= TASK DIRECTIONS =
Once the pictures are set aside, retype the remaining entries exactly.

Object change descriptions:
· · ·

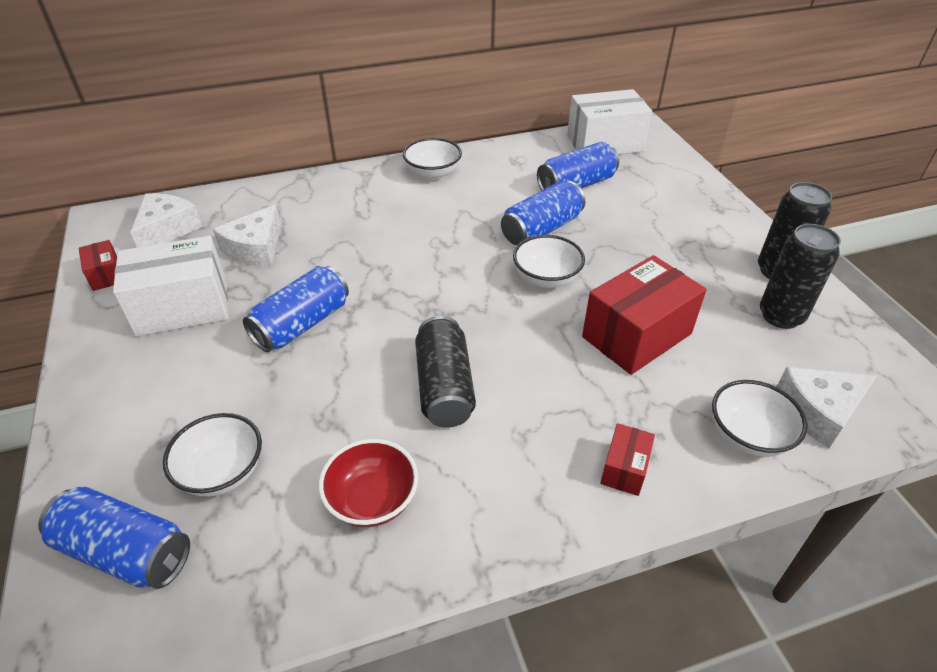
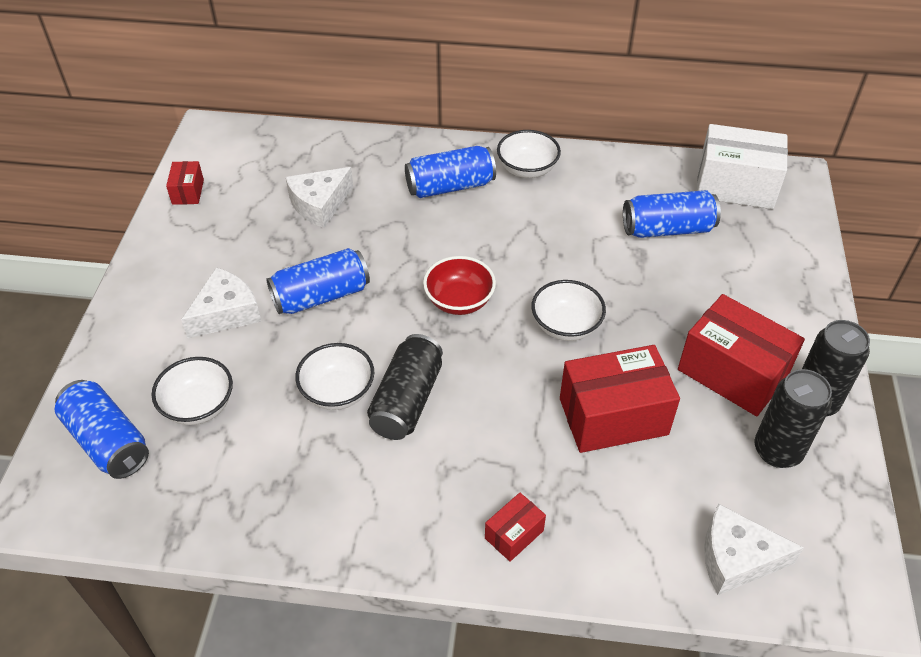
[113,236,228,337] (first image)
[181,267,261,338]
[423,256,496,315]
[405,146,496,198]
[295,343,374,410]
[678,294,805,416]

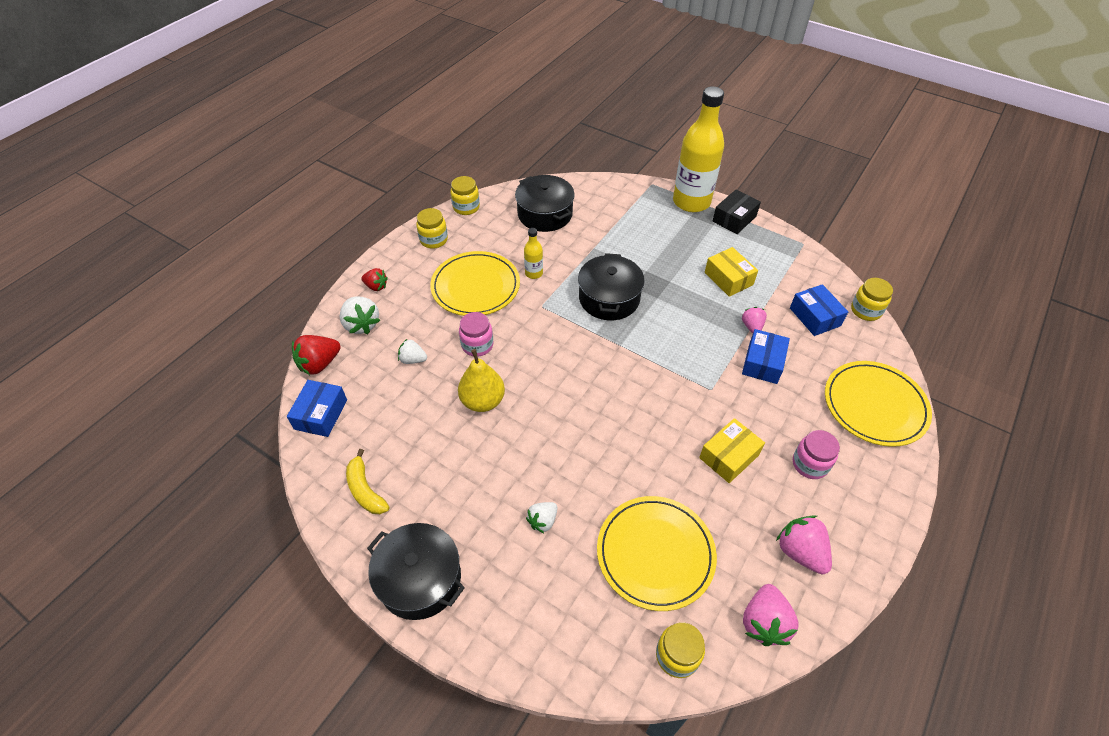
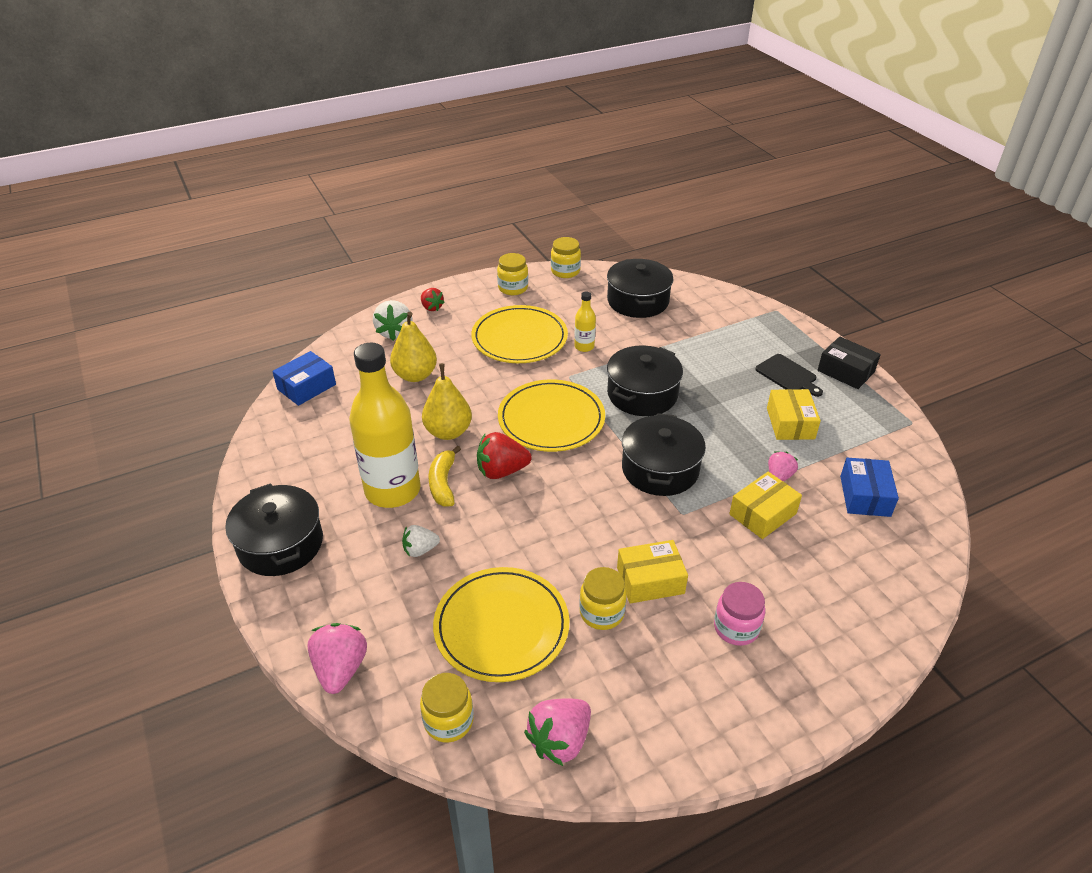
[477,432,532,479]
[428,446,461,507]
[390,312,437,382]
[459,312,493,357] (first image)
[349,343,421,508]
[817,337,881,389]
[729,472,802,539]
[307,623,367,694]
[498,379,605,452]
[579,567,627,630]
[622,413,706,496]
[755,354,823,397]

· · ·

= OUTPUT FOR THIS EXERCISE =
[113,236,228,337] (first image)
[181,267,261,338]
[423,256,496,315]
[405,146,496,198]
[295,343,374,410]
[678,294,805,416]

[477,432,532,479]
[428,446,461,507]
[390,312,437,382]
[459,312,493,357] (first image)
[349,343,421,508]
[817,337,881,389]
[729,472,802,539]
[307,623,367,694]
[498,379,605,452]
[579,567,627,630]
[622,413,706,496]
[755,354,823,397]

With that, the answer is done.